DESCRIPTION OF THE TASK »
Your response should contain every line from the data below that holds the string "none".

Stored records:

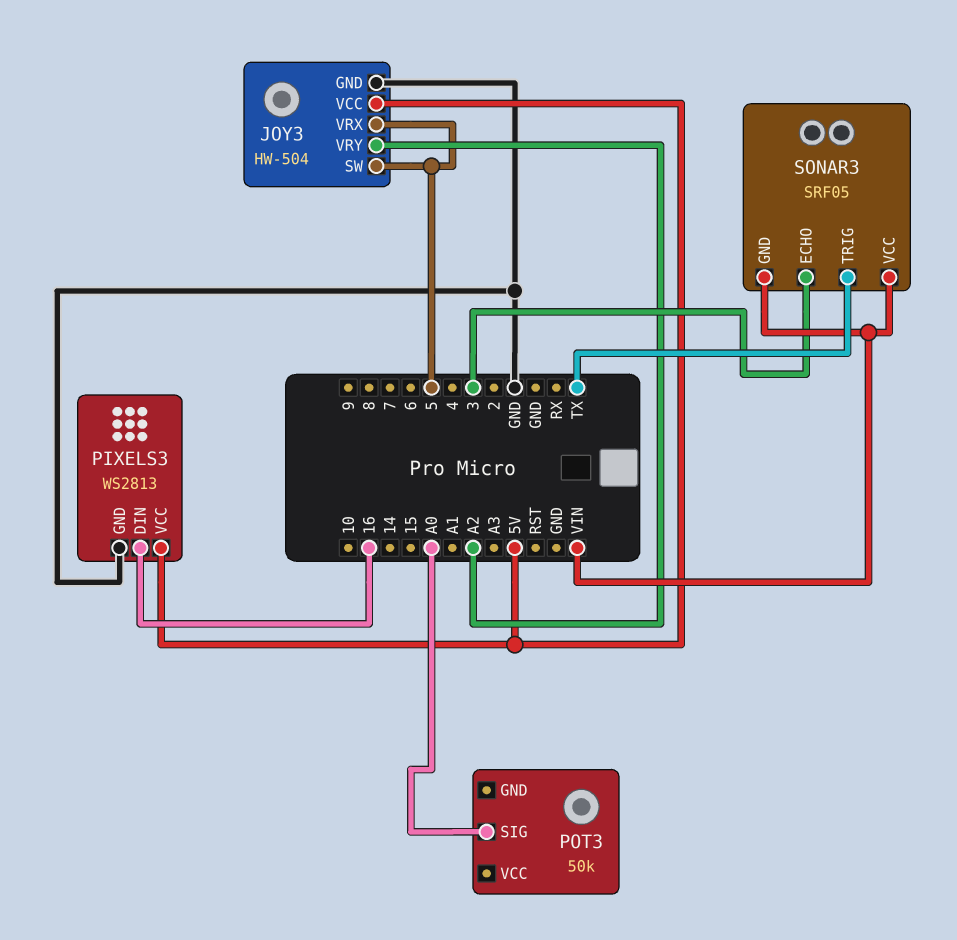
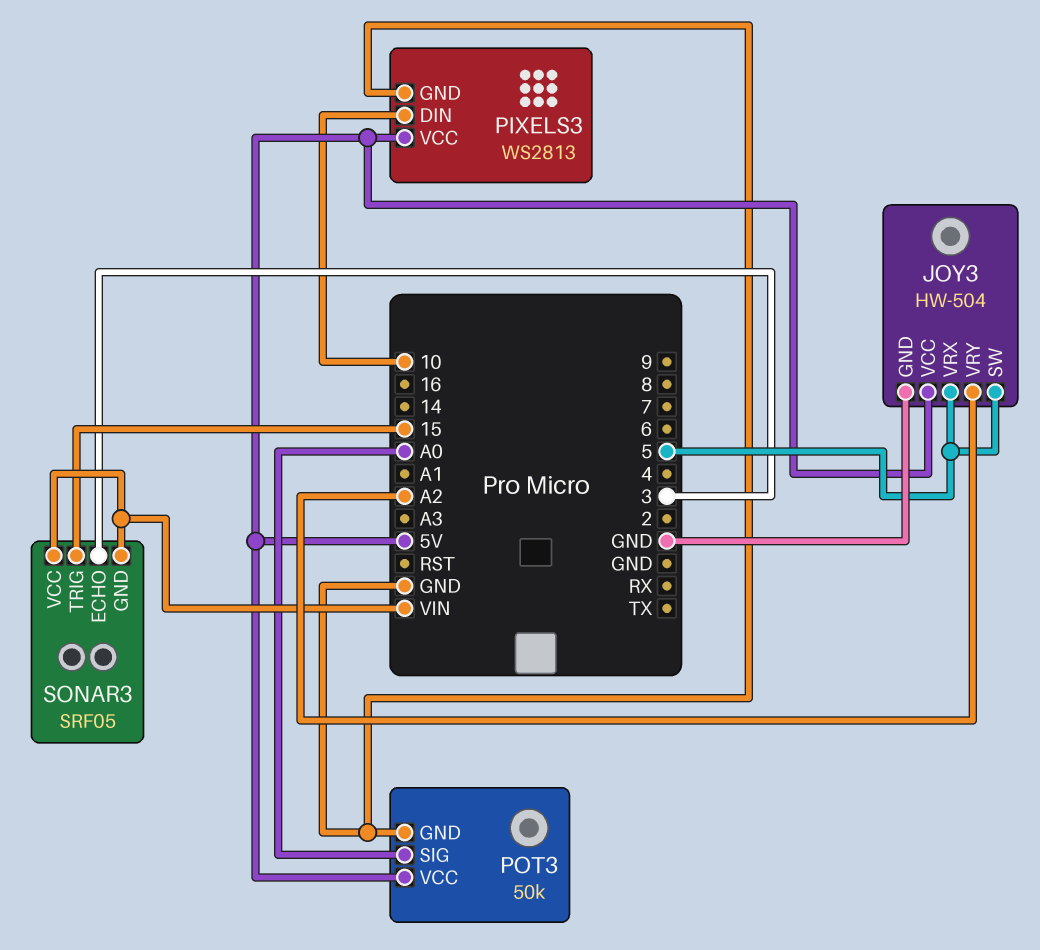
PIXELS3 pin DIN: 16 -> 10
POT3 pin GND: none -> GND
POT3 pin VCC: none -> 5V
SONAR3 pin TRIG: TX -> 15

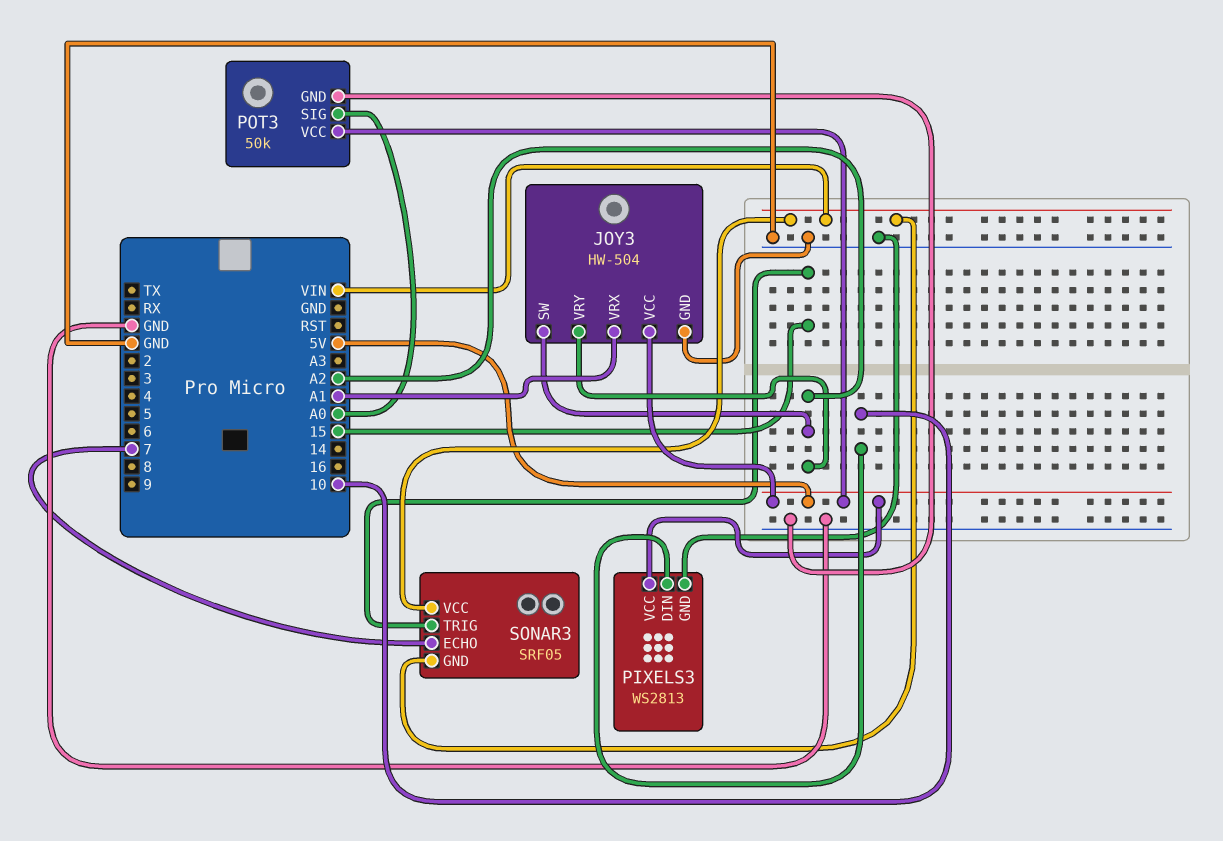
JOY3 pin SW: 5 -> A2
JOY3 pin VRX: 5 -> A1
SONAR3 pin ECHO: 3 -> 7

PROBLEM SOLUTION »
POT3 pin GND: none -> GND
POT3 pin VCC: none -> 5V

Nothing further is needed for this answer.